Given records
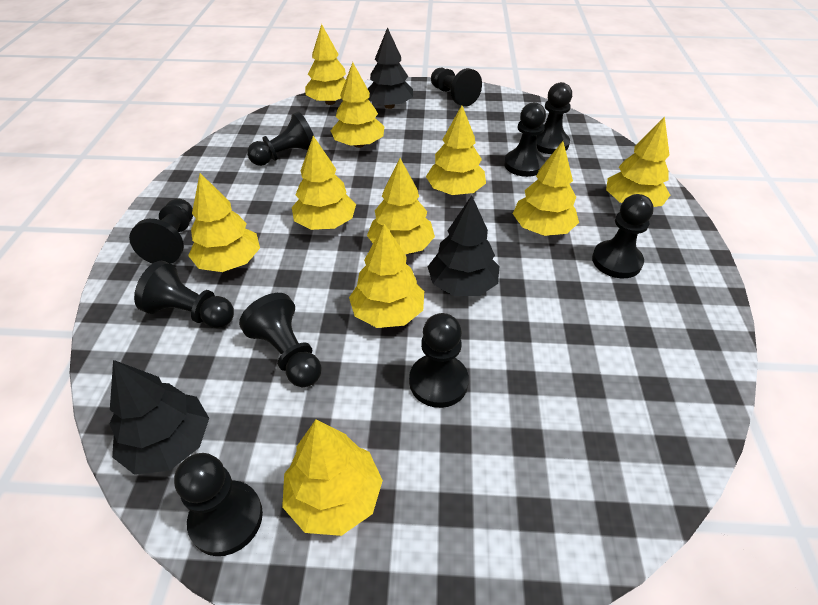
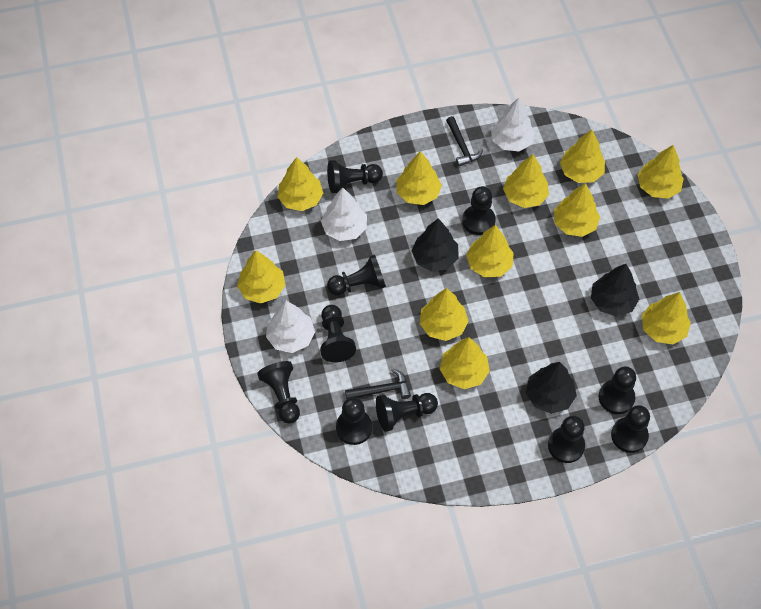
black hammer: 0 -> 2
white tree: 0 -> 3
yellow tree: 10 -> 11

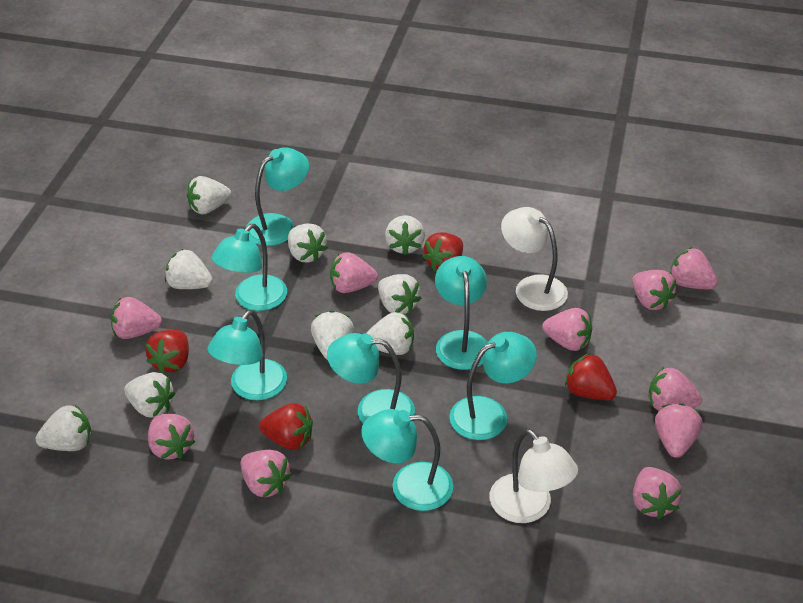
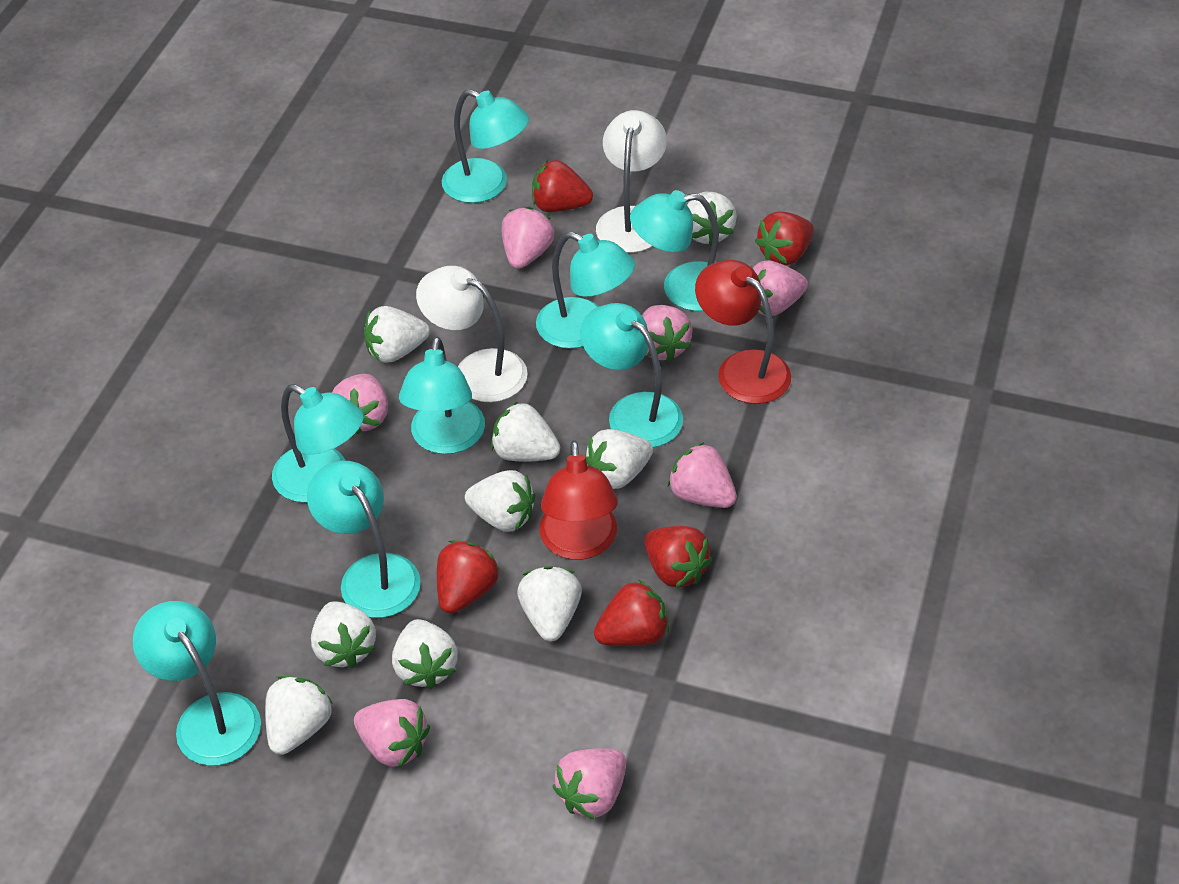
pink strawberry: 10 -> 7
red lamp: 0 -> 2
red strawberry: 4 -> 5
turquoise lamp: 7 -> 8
---
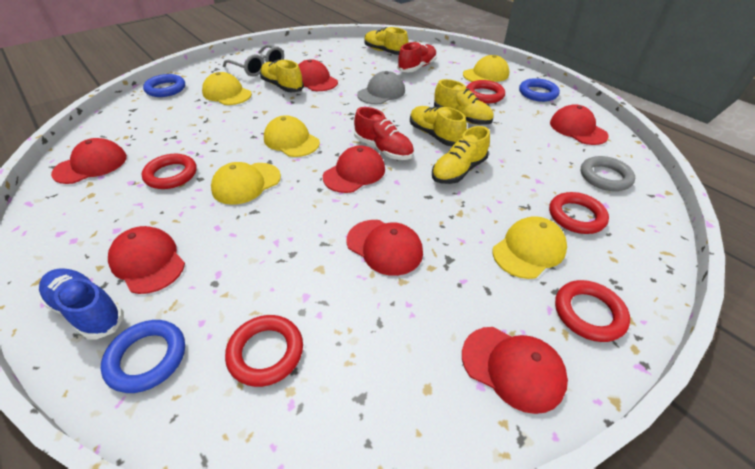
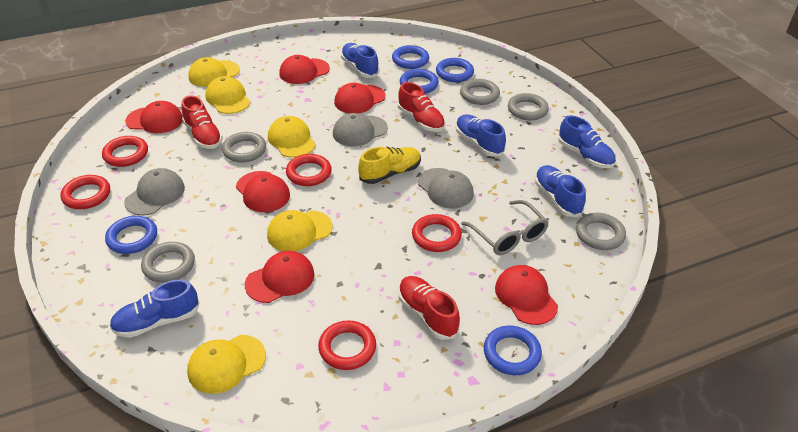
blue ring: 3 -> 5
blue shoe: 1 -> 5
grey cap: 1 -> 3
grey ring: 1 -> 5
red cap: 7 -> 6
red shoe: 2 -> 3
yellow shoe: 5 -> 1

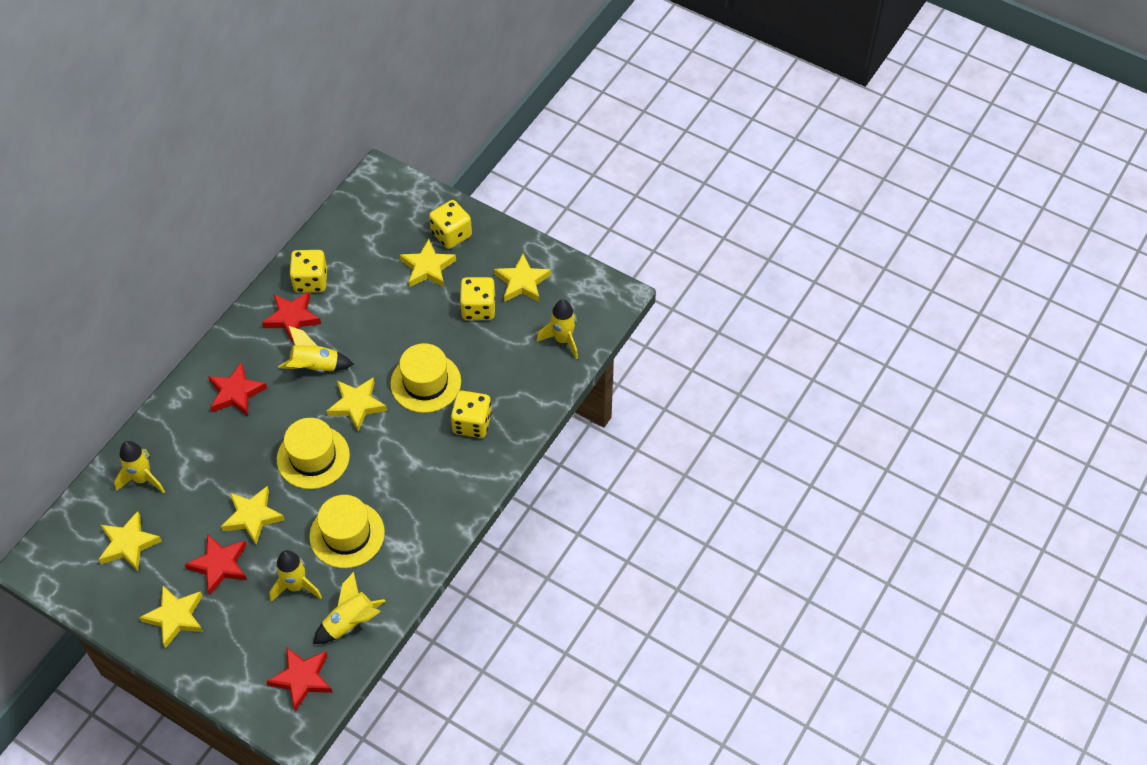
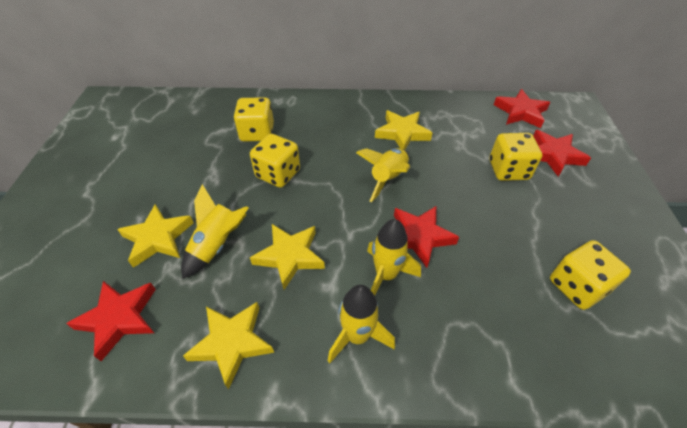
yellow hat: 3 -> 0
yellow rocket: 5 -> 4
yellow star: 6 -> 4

Exercise
Transcribe, word for word, the lines of the listing above from the one that contains "grey ring: 1 -> 5" through the one that contains "yellow star: 6 -> 4", keeping both ends and dropping the pictures.

Task answer
grey ring: 1 -> 5
red cap: 7 -> 6
red shoe: 2 -> 3
yellow shoe: 5 -> 1

yellow hat: 3 -> 0
yellow rocket: 5 -> 4
yellow star: 6 -> 4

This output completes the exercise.